[[ Record excerpts, beginning ]]

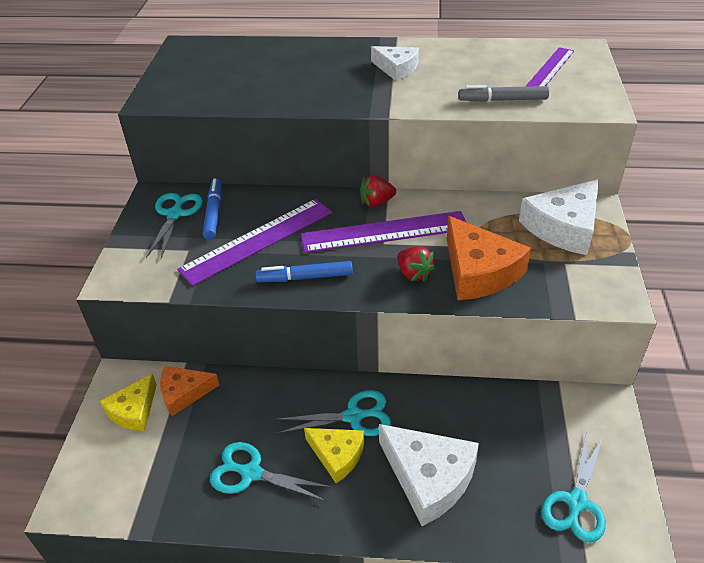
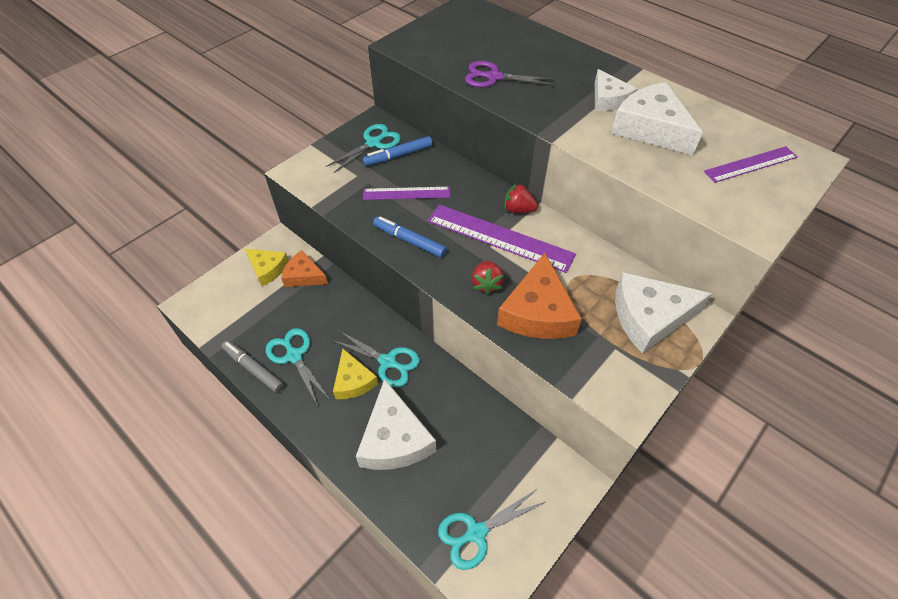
camera: 35 degrees right, 10 degrees up
(133, 410) = (267, 269): yellow cheese -> yellow cheese turned 120 degrees counterclockwise
(213, 213) = (398, 156): blue marker -> blue marker turned 150 degrees counterclockwise
(257, 240) = (406, 193): purple ruler -> purple ruler, size x0.61
(279, 90) = (494, 77): none -> purple scissors
(453, 75) = (650, 128): none -> white cheese
(503, 100) = (667, 174): grey marker -> grey marker (253, 369)

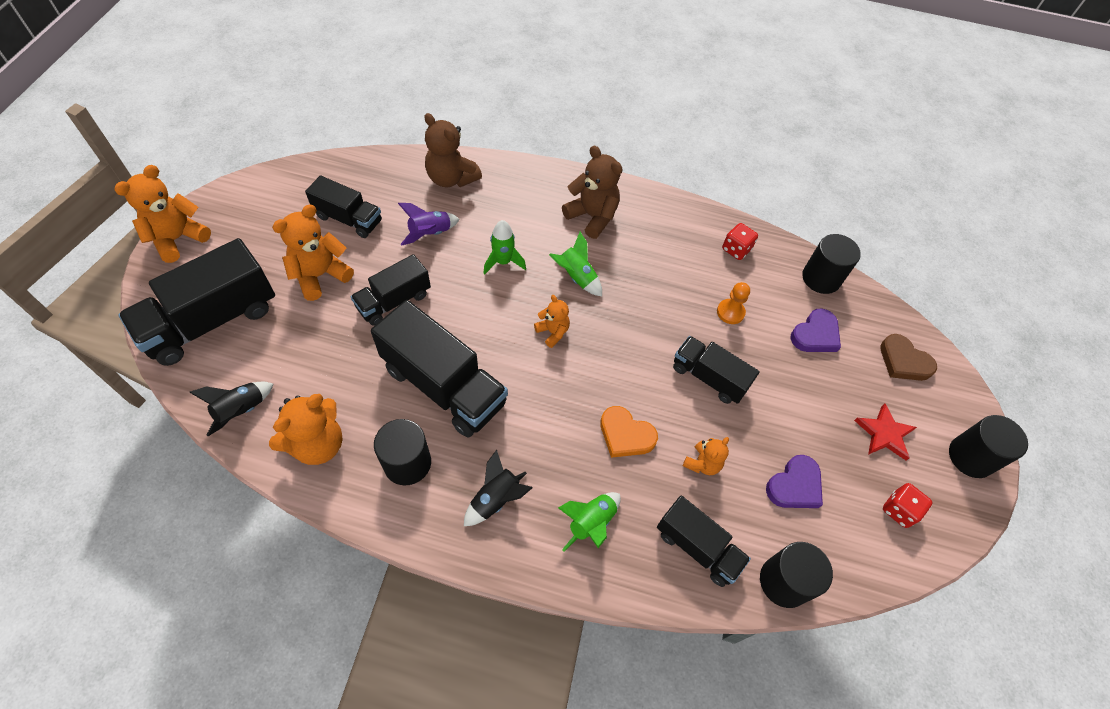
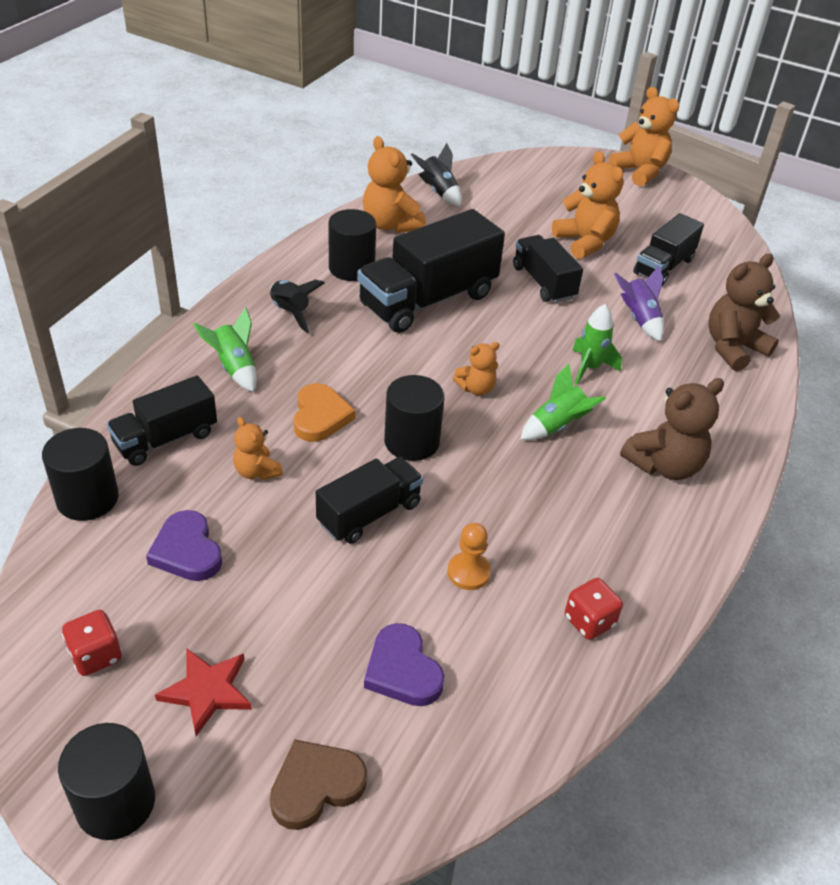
camera: 105 degrees right, 15 degrees down
(212, 321) = (538, 183): black truck -> none
(625, 435) = (320, 416): orange heart -> orange heart turned 135 degrees clockwise
(821, 278) = (513, 727): black cylinder -> black cylinder (411, 441)

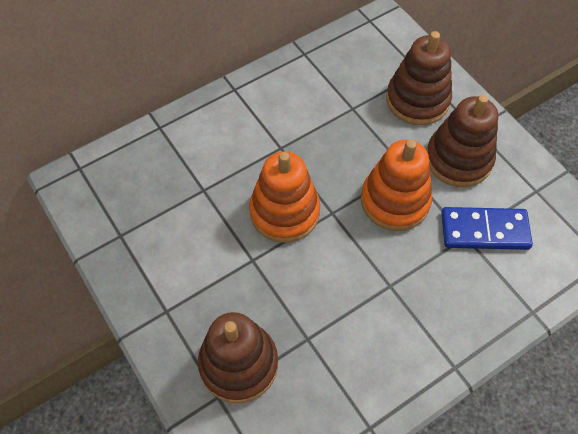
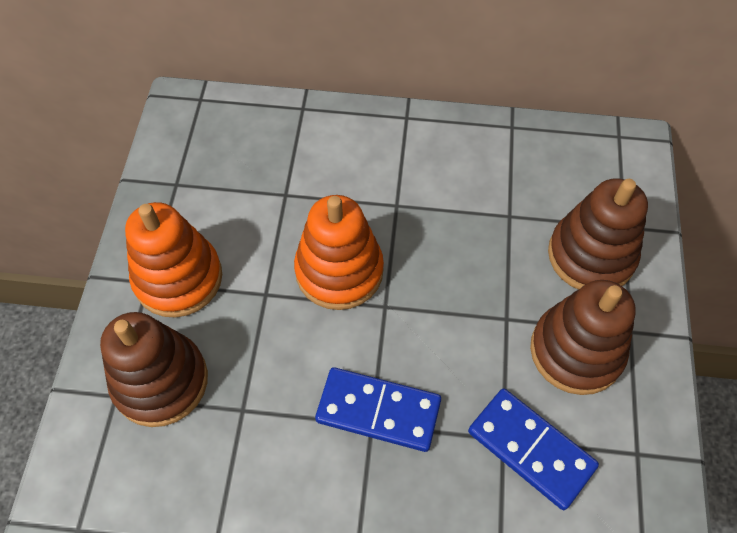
camera: 40 degrees right, 0 degrees up
(386, 275) = (378, 411): none -> blue domino
(395, 201) = (461, 343): orange stacking toy -> orange stacking toy (178, 278)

[[ Record excerpts, end ]]

> The task: Return all the records exactly. Skip the pictures.

> Solution for this task:
camera: 35 degrees right, 10 degrees up
(133, 410) = (267, 269): yellow cheese -> yellow cheese turned 120 degrees counterclockwise
(213, 213) = (398, 156): blue marker -> blue marker turned 150 degrees counterclockwise
(257, 240) = (406, 193): purple ruler -> purple ruler, size x0.61
(279, 90) = (494, 77): none -> purple scissors
(453, 75) = (650, 128): none -> white cheese
(503, 100) = (667, 174): grey marker -> grey marker (253, 369)

camera: 105 degrees right, 15 degrees down
(212, 321) = (538, 183): black truck -> none
(625, 435) = (320, 416): orange heart -> orange heart turned 135 degrees clockwise
(821, 278) = (513, 727): black cylinder -> black cylinder (411, 441)

camera: 40 degrees right, 0 degrees up
(386, 275) = (378, 411): none -> blue domino
(395, 201) = (461, 343): orange stacking toy -> orange stacking toy (178, 278)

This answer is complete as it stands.